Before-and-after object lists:
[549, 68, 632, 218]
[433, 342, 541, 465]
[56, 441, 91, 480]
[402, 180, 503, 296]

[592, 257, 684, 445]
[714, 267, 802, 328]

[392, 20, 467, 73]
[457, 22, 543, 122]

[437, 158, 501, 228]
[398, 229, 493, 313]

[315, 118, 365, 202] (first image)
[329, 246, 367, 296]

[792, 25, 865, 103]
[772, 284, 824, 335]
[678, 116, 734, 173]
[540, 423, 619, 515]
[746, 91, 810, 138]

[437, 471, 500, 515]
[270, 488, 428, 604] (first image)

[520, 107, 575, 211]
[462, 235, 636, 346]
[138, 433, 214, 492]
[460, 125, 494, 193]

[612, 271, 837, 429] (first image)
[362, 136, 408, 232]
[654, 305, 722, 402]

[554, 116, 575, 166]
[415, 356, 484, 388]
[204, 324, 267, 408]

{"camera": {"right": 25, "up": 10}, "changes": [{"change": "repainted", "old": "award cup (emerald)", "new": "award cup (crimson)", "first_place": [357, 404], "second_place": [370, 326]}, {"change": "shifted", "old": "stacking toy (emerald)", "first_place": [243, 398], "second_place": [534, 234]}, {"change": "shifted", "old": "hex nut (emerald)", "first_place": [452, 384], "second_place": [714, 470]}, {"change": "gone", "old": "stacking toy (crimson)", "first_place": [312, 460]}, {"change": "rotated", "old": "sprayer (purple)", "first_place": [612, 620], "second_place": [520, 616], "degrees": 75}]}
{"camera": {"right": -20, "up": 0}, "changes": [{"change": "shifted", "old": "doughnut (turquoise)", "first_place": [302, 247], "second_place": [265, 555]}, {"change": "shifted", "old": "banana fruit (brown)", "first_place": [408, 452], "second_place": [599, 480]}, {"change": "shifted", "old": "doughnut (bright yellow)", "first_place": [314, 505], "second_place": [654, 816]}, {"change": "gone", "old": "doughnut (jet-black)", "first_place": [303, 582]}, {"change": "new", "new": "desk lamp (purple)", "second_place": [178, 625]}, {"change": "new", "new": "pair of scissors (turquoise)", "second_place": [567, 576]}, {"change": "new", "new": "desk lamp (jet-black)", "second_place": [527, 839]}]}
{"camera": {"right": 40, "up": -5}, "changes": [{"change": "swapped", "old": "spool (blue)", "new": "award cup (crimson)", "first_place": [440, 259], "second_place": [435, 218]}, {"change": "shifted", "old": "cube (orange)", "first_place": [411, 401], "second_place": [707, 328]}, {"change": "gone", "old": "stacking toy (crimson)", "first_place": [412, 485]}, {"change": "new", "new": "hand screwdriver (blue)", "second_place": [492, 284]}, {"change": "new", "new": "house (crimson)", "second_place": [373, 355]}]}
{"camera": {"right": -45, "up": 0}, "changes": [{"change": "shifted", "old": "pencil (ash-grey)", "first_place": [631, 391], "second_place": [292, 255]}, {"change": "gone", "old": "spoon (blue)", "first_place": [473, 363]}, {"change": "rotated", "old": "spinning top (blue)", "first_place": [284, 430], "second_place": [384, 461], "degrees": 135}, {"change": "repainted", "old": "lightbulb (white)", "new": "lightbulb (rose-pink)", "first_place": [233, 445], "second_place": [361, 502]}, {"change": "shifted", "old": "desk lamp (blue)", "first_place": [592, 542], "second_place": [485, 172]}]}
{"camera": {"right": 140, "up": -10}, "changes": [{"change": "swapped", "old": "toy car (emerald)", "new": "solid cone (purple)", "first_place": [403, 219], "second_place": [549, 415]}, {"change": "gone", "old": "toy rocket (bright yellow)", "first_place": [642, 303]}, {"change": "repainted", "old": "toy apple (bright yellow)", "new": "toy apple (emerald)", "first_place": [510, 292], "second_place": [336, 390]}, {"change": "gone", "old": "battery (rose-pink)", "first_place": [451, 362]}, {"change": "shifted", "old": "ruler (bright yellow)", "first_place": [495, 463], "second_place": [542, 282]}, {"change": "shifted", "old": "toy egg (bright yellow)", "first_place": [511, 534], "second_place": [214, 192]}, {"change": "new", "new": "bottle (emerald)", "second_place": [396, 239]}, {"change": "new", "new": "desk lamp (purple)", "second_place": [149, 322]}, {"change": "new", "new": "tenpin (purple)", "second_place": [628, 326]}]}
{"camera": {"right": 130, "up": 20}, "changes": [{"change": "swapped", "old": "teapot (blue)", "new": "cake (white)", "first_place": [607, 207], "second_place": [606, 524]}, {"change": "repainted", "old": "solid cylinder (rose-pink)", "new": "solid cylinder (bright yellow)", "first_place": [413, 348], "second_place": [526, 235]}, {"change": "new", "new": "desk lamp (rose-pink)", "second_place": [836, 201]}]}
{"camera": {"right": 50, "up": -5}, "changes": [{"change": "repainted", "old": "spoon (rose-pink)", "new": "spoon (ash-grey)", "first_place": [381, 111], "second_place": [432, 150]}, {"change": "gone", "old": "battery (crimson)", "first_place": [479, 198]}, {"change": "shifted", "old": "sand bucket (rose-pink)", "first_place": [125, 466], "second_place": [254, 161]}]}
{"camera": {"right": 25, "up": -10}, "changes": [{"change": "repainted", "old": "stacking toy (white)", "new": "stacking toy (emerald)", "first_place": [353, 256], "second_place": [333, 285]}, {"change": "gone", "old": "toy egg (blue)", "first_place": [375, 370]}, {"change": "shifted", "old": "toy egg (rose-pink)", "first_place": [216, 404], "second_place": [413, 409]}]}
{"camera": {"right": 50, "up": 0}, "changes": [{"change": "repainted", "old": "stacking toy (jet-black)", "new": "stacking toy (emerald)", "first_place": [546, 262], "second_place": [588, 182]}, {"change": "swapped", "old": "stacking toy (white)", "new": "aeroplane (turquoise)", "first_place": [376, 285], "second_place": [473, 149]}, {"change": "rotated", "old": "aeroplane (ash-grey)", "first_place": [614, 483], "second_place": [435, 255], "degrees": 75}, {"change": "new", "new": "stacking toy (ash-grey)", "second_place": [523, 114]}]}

[PROBLEM DESCRIPTION] Your task is to give back every record exactly.

[RESPONSE BOX]
[549, 68, 632, 218]
[433, 342, 541, 465]
[56, 441, 91, 480]
[402, 180, 503, 296]

[592, 257, 684, 445]
[714, 267, 802, 328]

[392, 20, 467, 73]
[457, 22, 543, 122]

[437, 158, 501, 228]
[398, 229, 493, 313]

[315, 118, 365, 202] (first image)
[329, 246, 367, 296]

[792, 25, 865, 103]
[772, 284, 824, 335]
[678, 116, 734, 173]
[540, 423, 619, 515]
[746, 91, 810, 138]

[437, 471, 500, 515]
[270, 488, 428, 604] (first image)

[520, 107, 575, 211]
[462, 235, 636, 346]
[138, 433, 214, 492]
[460, 125, 494, 193]

[612, 271, 837, 429] (first image)
[362, 136, 408, 232]
[654, 305, 722, 402]

[554, 116, 575, 166]
[415, 356, 484, 388]
[204, 324, 267, 408]

{"camera": {"right": 25, "up": 10}, "changes": [{"change": "repainted", "old": "award cup (emerald)", "new": "award cup (crimson)", "first_place": [357, 404], "second_place": [370, 326]}, {"change": "shifted", "old": "stacking toy (emerald)", "first_place": [243, 398], "second_place": [534, 234]}, {"change": "shifted", "old": "hex nut (emerald)", "first_place": [452, 384], "second_place": [714, 470]}, {"change": "gone", "old": "stacking toy (crimson)", "first_place": [312, 460]}, {"change": "rotated", "old": "sprayer (purple)", "first_place": [612, 620], "second_place": [520, 616], "degrees": 75}]}
{"camera": {"right": -20, "up": 0}, "changes": [{"change": "shifted", "old": "doughnut (turquoise)", "first_place": [302, 247], "second_place": [265, 555]}, {"change": "shifted", "old": "banana fruit (brown)", "first_place": [408, 452], "second_place": [599, 480]}, {"change": "shifted", "old": "doughnut (bright yellow)", "first_place": [314, 505], "second_place": [654, 816]}, {"change": "gone", "old": "doughnut (jet-black)", "first_place": [303, 582]}, {"change": "new", "new": "desk lamp (purple)", "second_place": [178, 625]}, {"change": "new", "new": "pair of scissors (turquoise)", "second_place": [567, 576]}, {"change": "new", "new": "desk lamp (jet-black)", "second_place": [527, 839]}]}
{"camera": {"right": 40, "up": -5}, "changes": [{"change": "swapped", "old": "spool (blue)", "new": "award cup (crimson)", "first_place": [440, 259], "second_place": [435, 218]}, {"change": "shifted", "old": "cube (orange)", "first_place": [411, 401], "second_place": [707, 328]}, {"change": "gone", "old": "stacking toy (crimson)", "first_place": [412, 485]}, {"change": "new", "new": "hand screwdriver (blue)", "second_place": [492, 284]}, {"change": "new", "new": "house (crimson)", "second_place": [373, 355]}]}
{"camera": {"right": -45, "up": 0}, "changes": [{"change": "shifted", "old": "pencil (ash-grey)", "first_place": [631, 391], "second_place": [292, 255]}, {"change": "gone", "old": "spoon (blue)", "first_place": [473, 363]}, {"change": "rotated", "old": "spinning top (blue)", "first_place": [284, 430], "second_place": [384, 461], "degrees": 135}, {"change": "repainted", "old": "lightbulb (white)", "new": "lightbulb (rose-pink)", "first_place": [233, 445], "second_place": [361, 502]}, {"change": "shifted", "old": "desk lamp (blue)", "first_place": [592, 542], "second_place": [485, 172]}]}
{"camera": {"right": 140, "up": -10}, "changes": [{"change": "swapped", "old": "toy car (emerald)", "new": "solid cone (purple)", "first_place": [403, 219], "second_place": [549, 415]}, {"change": "gone", "old": "toy rocket (bright yellow)", "first_place": [642, 303]}, {"change": "repainted", "old": "toy apple (bright yellow)", "new": "toy apple (emerald)", "first_place": [510, 292], "second_place": [336, 390]}, {"change": "gone", "old": "battery (rose-pink)", "first_place": [451, 362]}, {"change": "shifted", "old": "ruler (bright yellow)", "first_place": [495, 463], "second_place": [542, 282]}, {"change": "shifted", "old": "toy egg (bright yellow)", "first_place": [511, 534], "second_place": [214, 192]}, {"change": "new", "new": "bottle (emerald)", "second_place": [396, 239]}, {"change": "new", "new": "desk lamp (purple)", "second_place": [149, 322]}, {"change": "new", "new": "tenpin (purple)", "second_place": [628, 326]}]}
{"camera": {"right": 130, "up": 20}, "changes": [{"change": "swapped", "old": "teapot (blue)", "new": "cake (white)", "first_place": [607, 207], "second_place": [606, 524]}, {"change": "repainted", "old": "solid cylinder (rose-pink)", "new": "solid cylinder (bright yellow)", "first_place": [413, 348], "second_place": [526, 235]}, {"change": "new", "new": "desk lamp (rose-pink)", "second_place": [836, 201]}]}
{"camera": {"right": 50, "up": -5}, "changes": [{"change": "repainted", "old": "spoon (rose-pink)", "new": "spoon (ash-grey)", "first_place": [381, 111], "second_place": [432, 150]}, {"change": "gone", "old": "battery (crimson)", "first_place": [479, 198]}, {"change": "shifted", "old": "sand bucket (rose-pink)", "first_place": [125, 466], "second_place": [254, 161]}]}
{"camera": {"right": 25, "up": -10}, "changes": [{"change": "repainted", "old": "stacking toy (white)", "new": "stacking toy (emerald)", "first_place": [353, 256], "second_place": [333, 285]}, {"change": "gone", "old": "toy egg (blue)", "first_place": [375, 370]}, {"change": "shifted", "old": "toy egg (rose-pink)", "first_place": [216, 404], "second_place": [413, 409]}]}
{"camera": {"right": 50, "up": 0}, "changes": [{"change": "repainted", "old": "stacking toy (jet-black)", "new": "stacking toy (emerald)", "first_place": [546, 262], "second_place": [588, 182]}, {"change": "swapped", "old": "stacking toy (white)", "new": "aeroplane (turquoise)", "first_place": [376, 285], "second_place": [473, 149]}, {"change": "rotated", "old": "aeroplane (ash-grey)", "first_place": [614, 483], "second_place": [435, 255], "degrees": 75}, {"change": "new", "new": "stacking toy (ash-grey)", "second_place": [523, 114]}]}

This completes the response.